**WHAT TO PRODUCE:** Could you set down the records below exactly as they are, with no pictures?

**INFORMATION SHOWN:**
·····
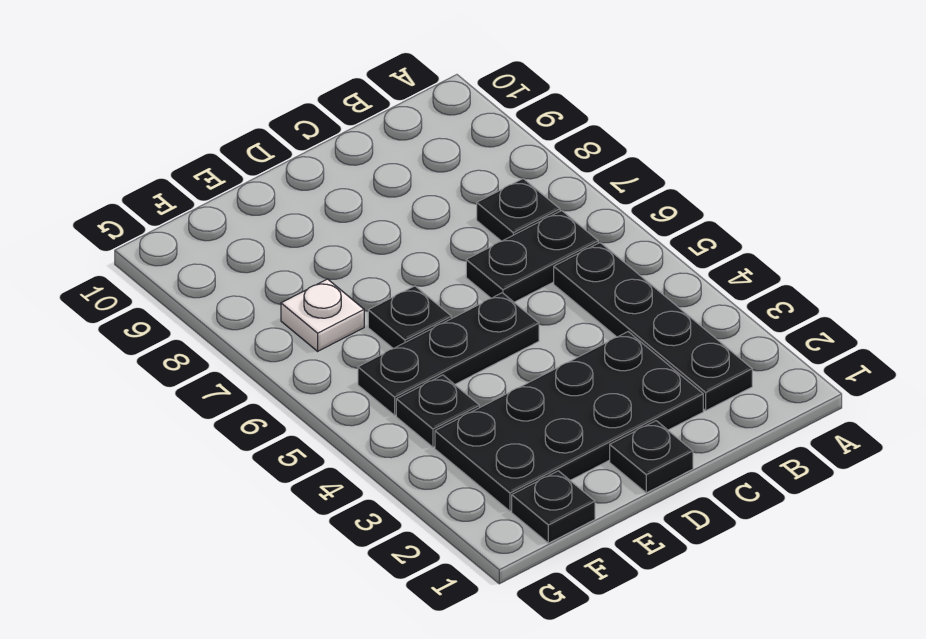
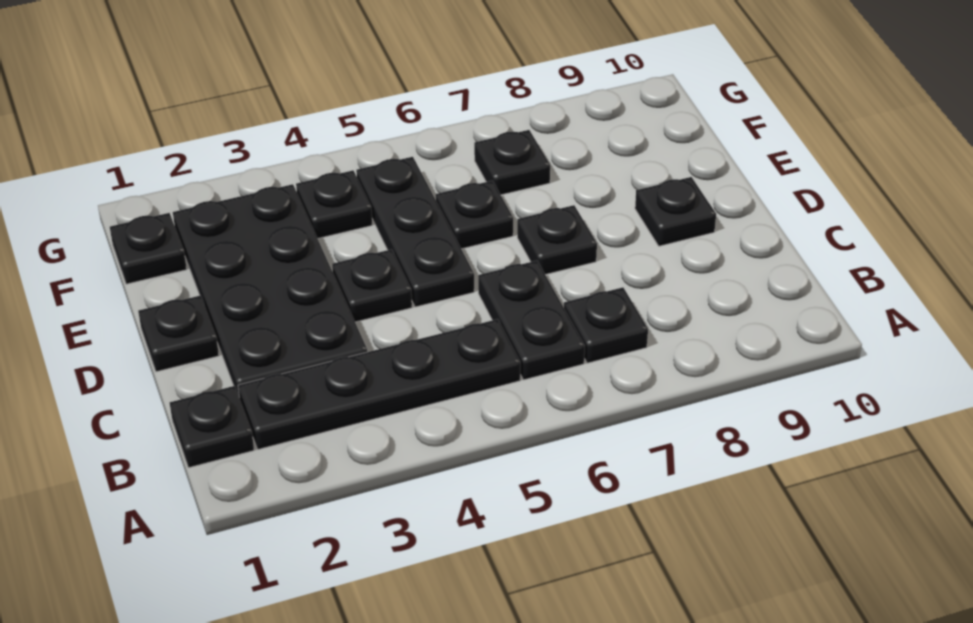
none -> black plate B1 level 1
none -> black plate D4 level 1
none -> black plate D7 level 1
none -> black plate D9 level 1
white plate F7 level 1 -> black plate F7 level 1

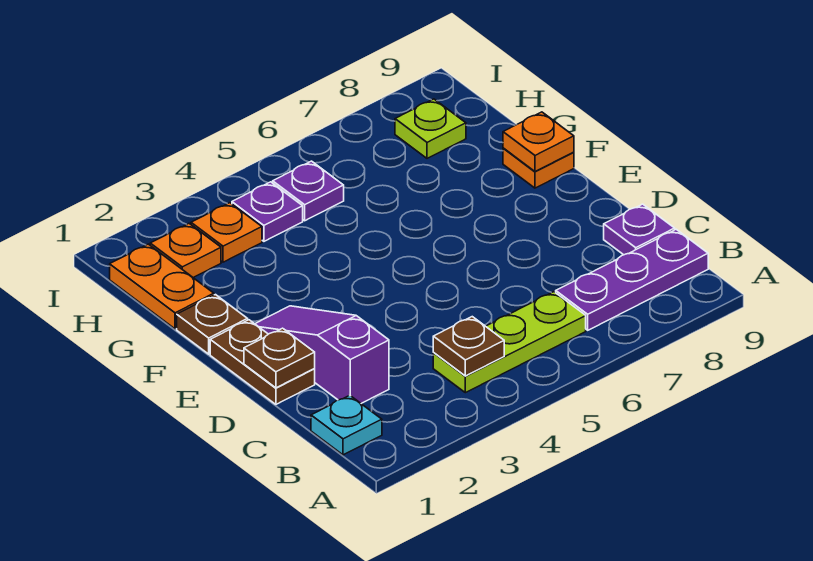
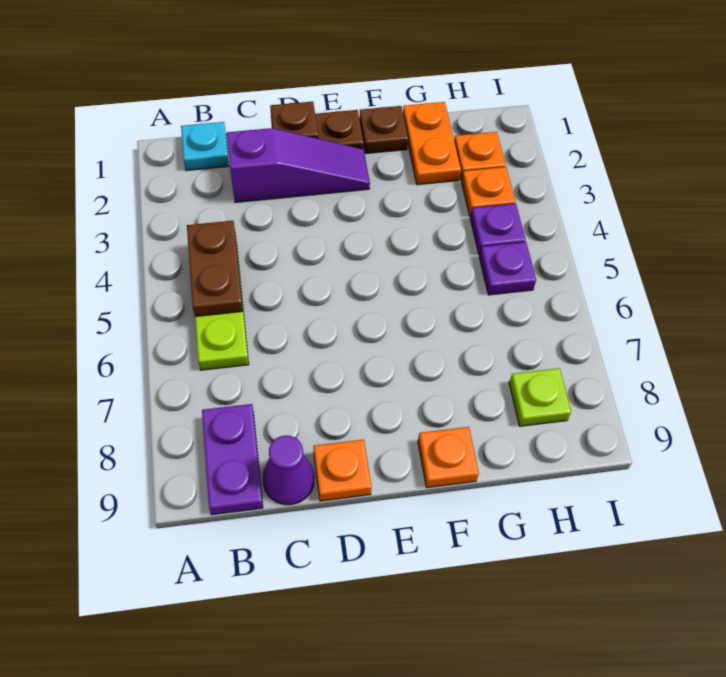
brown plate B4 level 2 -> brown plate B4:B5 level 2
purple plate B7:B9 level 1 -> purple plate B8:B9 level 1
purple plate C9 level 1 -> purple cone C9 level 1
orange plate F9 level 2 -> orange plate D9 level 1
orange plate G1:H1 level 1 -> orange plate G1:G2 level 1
·····
**ANSWER FOR THIS EXERCISE:**
none -> black plate B1 level 1
none -> black plate D4 level 1
none -> black plate D7 level 1
none -> black plate D9 level 1
white plate F7 level 1 -> black plate F7 level 1

brown plate B4 level 2 -> brown plate B4:B5 level 2
purple plate B7:B9 level 1 -> purple plate B8:B9 level 1
purple plate C9 level 1 -> purple cone C9 level 1
orange plate F9 level 2 -> orange plate D9 level 1
orange plate G1:H1 level 1 -> orange plate G1:G2 level 1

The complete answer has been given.